WHAT TO PRODUCE: Could you transcribe all the entries exactly, omitting the pictures?

Start of GIVEN INFORMATION

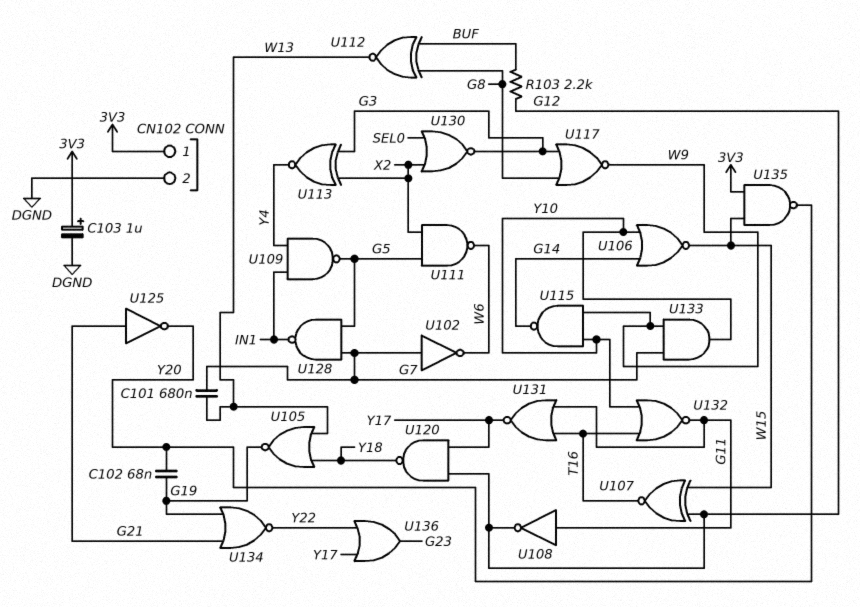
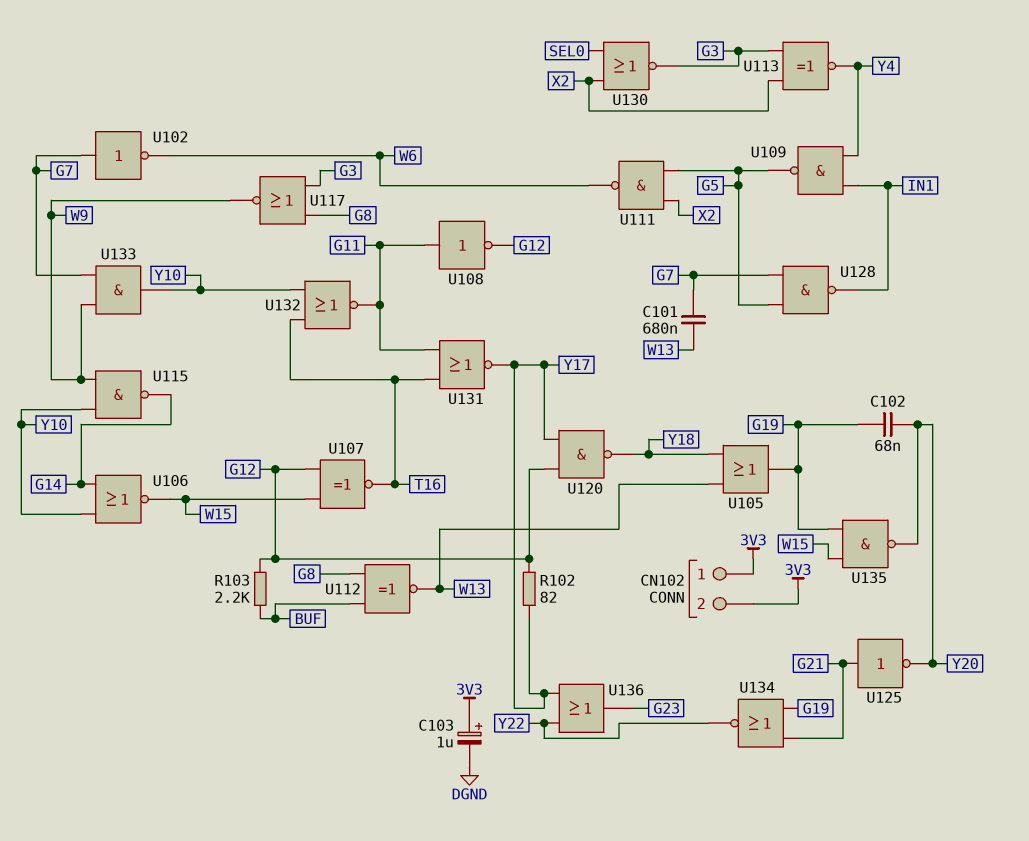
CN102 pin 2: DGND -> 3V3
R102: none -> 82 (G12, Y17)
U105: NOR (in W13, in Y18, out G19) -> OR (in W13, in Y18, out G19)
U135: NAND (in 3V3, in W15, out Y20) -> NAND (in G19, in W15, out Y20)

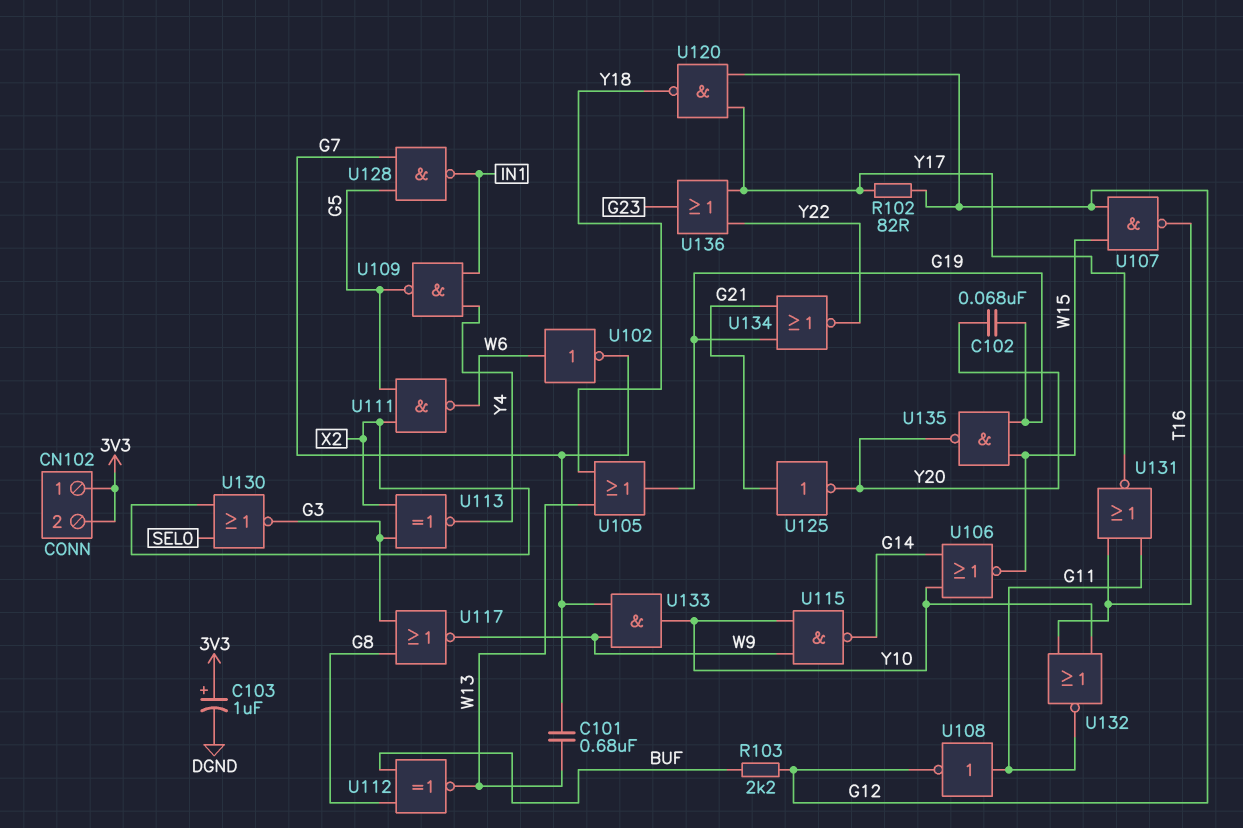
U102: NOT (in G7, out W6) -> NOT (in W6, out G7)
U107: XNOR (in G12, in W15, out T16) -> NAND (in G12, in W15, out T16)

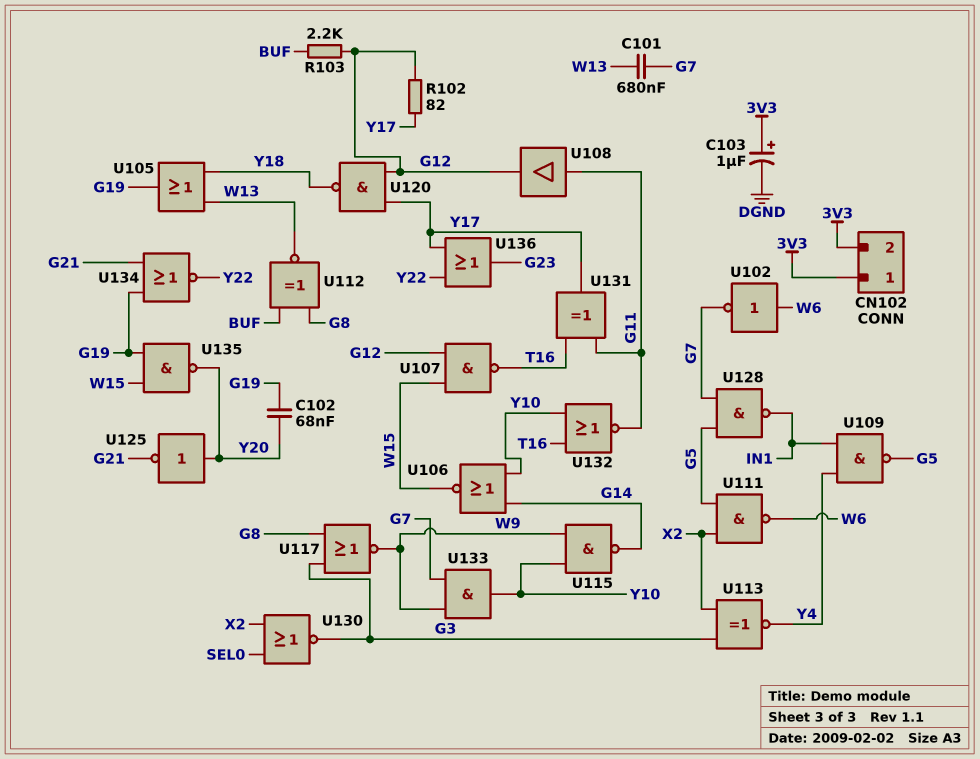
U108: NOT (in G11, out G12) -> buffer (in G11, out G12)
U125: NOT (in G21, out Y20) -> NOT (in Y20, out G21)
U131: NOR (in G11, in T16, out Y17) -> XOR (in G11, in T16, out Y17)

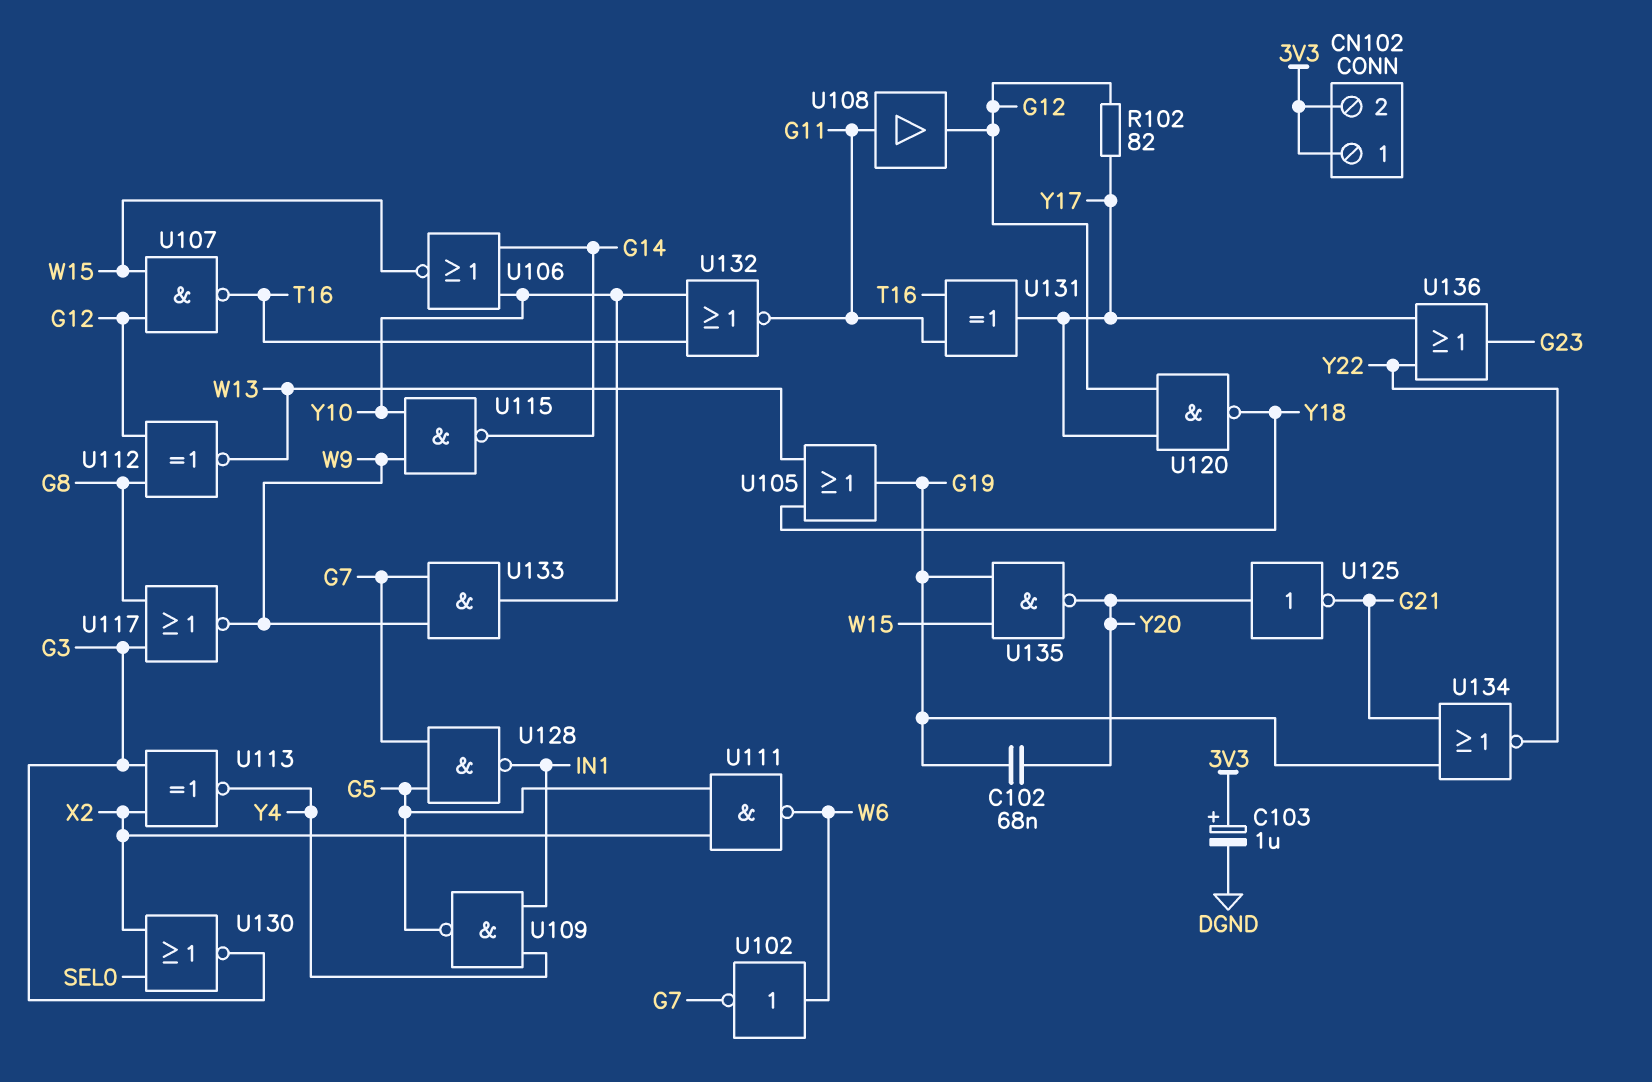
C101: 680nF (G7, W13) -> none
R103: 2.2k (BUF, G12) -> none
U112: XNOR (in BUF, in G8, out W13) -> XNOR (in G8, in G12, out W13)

End of GIVEN INFORMATION

RESULT:
CN102 pin 2: DGND -> 3V3
R102: none -> 82 (G12, Y17)
U105: NOR (in W13, in Y18, out G19) -> OR (in W13, in Y18, out G19)
U135: NAND (in 3V3, in W15, out Y20) -> NAND (in G19, in W15, out Y20)

U102: NOT (in G7, out W6) -> NOT (in W6, out G7)
U107: XNOR (in G12, in W15, out T16) -> NAND (in G12, in W15, out T16)

U108: NOT (in G11, out G12) -> buffer (in G11, out G12)
U125: NOT (in G21, out Y20) -> NOT (in Y20, out G21)
U131: NOR (in G11, in T16, out Y17) -> XOR (in G11, in T16, out Y17)

C101: 680nF (G7, W13) -> none
R103: 2.2k (BUF, G12) -> none
U112: XNOR (in BUF, in G8, out W13) -> XNOR (in G8, in G12, out W13)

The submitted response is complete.